═══ Input for this task
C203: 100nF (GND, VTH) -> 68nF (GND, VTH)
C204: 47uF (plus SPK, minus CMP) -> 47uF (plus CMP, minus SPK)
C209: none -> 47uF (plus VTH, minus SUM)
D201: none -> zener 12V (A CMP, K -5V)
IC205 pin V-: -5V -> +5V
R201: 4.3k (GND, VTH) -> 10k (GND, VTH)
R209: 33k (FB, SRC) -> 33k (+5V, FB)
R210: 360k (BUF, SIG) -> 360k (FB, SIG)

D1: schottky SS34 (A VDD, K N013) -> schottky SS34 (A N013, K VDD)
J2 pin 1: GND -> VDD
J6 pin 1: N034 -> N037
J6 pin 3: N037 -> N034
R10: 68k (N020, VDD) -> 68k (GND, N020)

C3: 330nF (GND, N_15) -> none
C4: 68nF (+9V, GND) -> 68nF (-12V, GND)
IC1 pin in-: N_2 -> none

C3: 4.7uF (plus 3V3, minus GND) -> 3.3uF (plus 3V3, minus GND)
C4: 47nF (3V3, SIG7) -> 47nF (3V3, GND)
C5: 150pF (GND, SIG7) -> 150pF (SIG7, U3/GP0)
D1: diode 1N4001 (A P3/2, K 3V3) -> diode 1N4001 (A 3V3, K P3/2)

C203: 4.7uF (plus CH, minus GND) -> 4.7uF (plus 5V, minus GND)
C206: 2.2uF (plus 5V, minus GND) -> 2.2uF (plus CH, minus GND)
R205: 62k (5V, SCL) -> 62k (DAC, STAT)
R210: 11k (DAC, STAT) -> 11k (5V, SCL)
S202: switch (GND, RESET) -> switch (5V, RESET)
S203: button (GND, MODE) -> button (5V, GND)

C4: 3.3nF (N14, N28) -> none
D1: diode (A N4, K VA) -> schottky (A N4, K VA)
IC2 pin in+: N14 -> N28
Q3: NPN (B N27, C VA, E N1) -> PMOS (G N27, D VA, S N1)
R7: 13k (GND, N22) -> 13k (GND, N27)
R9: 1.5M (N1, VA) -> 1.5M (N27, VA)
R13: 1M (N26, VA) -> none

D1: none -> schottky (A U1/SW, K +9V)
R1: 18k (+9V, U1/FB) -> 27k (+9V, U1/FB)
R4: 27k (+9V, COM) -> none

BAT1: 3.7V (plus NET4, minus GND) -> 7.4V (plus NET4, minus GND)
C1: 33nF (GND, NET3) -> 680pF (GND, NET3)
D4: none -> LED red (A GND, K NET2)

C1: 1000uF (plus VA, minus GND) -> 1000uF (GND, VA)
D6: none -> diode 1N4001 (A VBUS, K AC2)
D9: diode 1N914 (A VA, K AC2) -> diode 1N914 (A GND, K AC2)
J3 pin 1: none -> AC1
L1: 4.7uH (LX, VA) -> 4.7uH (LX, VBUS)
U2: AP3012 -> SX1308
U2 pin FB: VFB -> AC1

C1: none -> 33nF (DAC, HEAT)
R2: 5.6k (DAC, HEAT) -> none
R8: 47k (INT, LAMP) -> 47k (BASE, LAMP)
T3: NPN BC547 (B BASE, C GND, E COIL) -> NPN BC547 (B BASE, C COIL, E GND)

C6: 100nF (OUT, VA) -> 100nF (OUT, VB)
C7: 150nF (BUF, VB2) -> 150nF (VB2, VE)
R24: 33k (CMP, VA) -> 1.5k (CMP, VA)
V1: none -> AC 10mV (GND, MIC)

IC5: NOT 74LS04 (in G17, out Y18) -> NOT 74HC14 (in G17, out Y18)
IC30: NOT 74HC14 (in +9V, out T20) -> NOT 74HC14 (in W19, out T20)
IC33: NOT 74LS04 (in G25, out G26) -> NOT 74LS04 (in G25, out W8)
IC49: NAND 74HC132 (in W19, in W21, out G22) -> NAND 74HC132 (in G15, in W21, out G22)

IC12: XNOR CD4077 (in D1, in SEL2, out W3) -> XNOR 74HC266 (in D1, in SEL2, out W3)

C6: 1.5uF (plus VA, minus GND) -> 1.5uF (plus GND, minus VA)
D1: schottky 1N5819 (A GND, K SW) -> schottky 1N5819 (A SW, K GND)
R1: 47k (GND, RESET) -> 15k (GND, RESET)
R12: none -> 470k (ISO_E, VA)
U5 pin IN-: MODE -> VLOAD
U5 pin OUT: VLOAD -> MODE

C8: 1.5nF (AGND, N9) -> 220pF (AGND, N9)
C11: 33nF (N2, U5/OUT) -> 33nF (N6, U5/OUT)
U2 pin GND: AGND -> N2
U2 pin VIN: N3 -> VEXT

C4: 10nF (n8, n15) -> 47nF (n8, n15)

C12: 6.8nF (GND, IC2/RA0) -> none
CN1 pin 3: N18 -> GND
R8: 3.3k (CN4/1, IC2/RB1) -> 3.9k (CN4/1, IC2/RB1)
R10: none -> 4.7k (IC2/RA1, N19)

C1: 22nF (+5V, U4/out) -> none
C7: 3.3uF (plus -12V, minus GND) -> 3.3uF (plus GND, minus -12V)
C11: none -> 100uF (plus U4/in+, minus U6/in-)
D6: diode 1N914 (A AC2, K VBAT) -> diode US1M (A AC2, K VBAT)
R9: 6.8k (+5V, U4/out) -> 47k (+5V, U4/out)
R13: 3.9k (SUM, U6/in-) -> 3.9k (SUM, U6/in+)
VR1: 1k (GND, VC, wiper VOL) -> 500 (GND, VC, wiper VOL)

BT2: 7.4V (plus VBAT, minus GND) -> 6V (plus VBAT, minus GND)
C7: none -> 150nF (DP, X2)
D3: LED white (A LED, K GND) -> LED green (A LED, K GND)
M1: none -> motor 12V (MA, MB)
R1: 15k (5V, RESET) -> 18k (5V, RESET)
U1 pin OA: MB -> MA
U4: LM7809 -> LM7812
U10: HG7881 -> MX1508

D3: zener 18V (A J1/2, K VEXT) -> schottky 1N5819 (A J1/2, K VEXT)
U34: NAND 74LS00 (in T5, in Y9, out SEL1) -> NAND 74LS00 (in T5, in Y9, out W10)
══════
■ **Assigned task**: Go through the records from the first line and copy each one exactly, ending after the line that contains "C5: 150pF (GND, SIG7) -> 150pF (SIG7, U3/GP0)". Give nothing else.

■ **Answer to this problem**:
C203: 100nF (GND, VTH) -> 68nF (GND, VTH)
C204: 47uF (plus SPK, minus CMP) -> 47uF (plus CMP, minus SPK)
C209: none -> 47uF (plus VTH, minus SUM)
D201: none -> zener 12V (A CMP, K -5V)
IC205 pin V-: -5V -> +5V
R201: 4.3k (GND, VTH) -> 10k (GND, VTH)
R209: 33k (FB, SRC) -> 33k (+5V, FB)
R210: 360k (BUF, SIG) -> 360k (FB, SIG)

D1: schottky SS34 (A VDD, K N013) -> schottky SS34 (A N013, K VDD)
J2 pin 1: GND -> VDD
J6 pin 1: N034 -> N037
J6 pin 3: N037 -> N034
R10: 68k (N020, VDD) -> 68k (GND, N020)

C3: 330nF (GND, N_15) -> none
C4: 68nF (+9V, GND) -> 68nF (-12V, GND)
IC1 pin in-: N_2 -> none

C3: 4.7uF (plus 3V3, minus GND) -> 3.3uF (plus 3V3, minus GND)
C4: 47nF (3V3, SIG7) -> 47nF (3V3, GND)
C5: 150pF (GND, SIG7) -> 150pF (SIG7, U3/GP0)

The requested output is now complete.